Stop at the line containing "white brick D7:E7": write out every line from the beginning of the entries up to and including it, minus the pictures.

:: AVAILABLE DATA ::

___

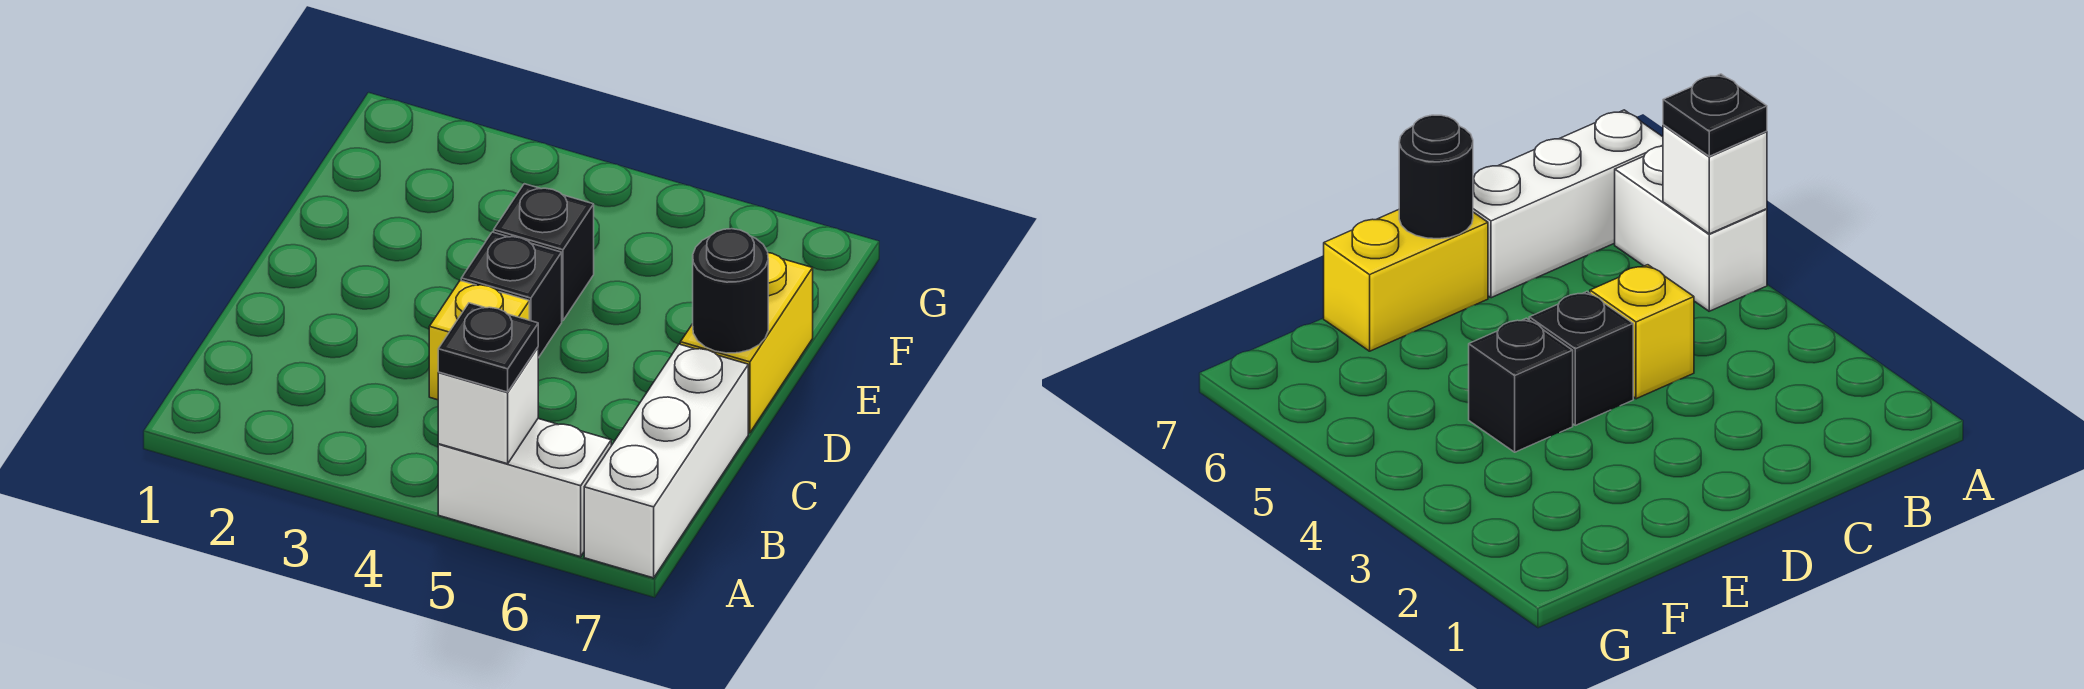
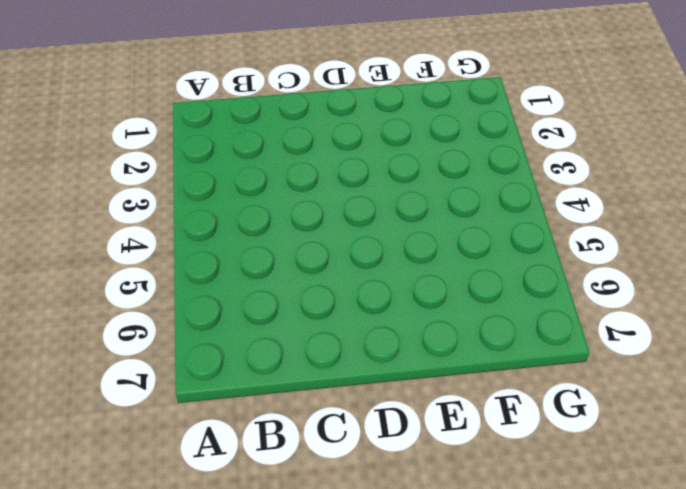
none -> white brick A5:A6 level 1
none -> white brick A7:C7 level 1

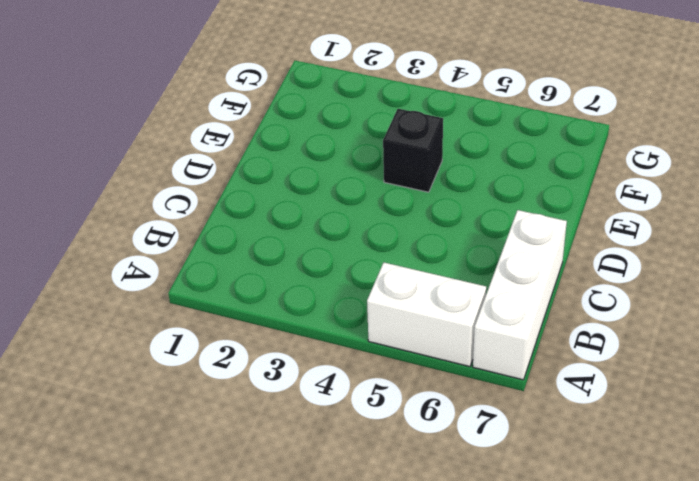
none -> yellow brick C4 level 1
none -> black brick D4 level 1

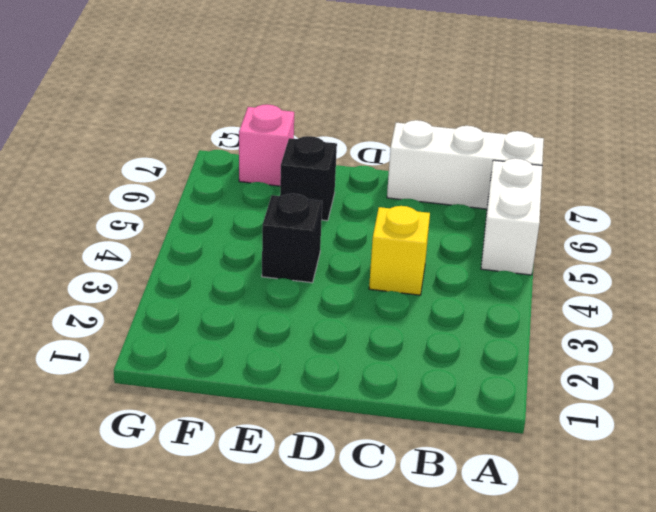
black brick E6 level 1 -> black brick D4 level 1
pink brick F7 level 1 -> none
none -> yellow brick D7:E7 level 1
none -> white brick A5 level 2

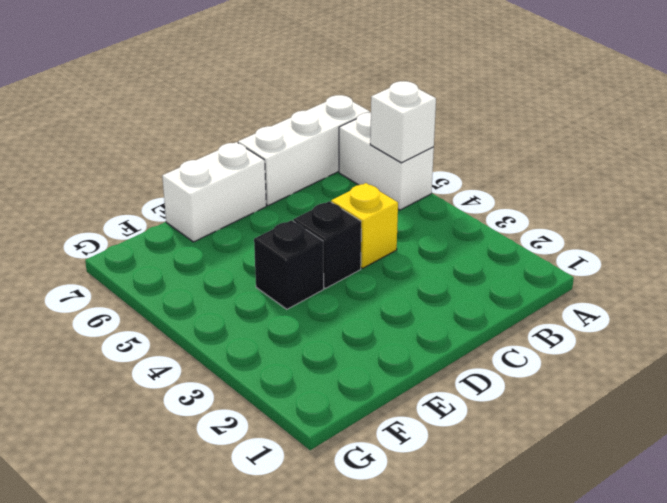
white brick D7:E7 level 1 -> yellow brick D7:E7 level 1
none -> black round brick D7 level 2
none -> black plate A5 level 3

___

:: RESULT BELOW ::
none -> white brick A5:A6 level 1
none -> white brick A7:C7 level 1

none -> yellow brick C4 level 1
none -> black brick D4 level 1

black brick E6 level 1 -> black brick D4 level 1
pink brick F7 level 1 -> none
none -> yellow brick D7:E7 level 1
none -> white brick A5 level 2

white brick D7:E7 level 1 -> yellow brick D7:E7 level 1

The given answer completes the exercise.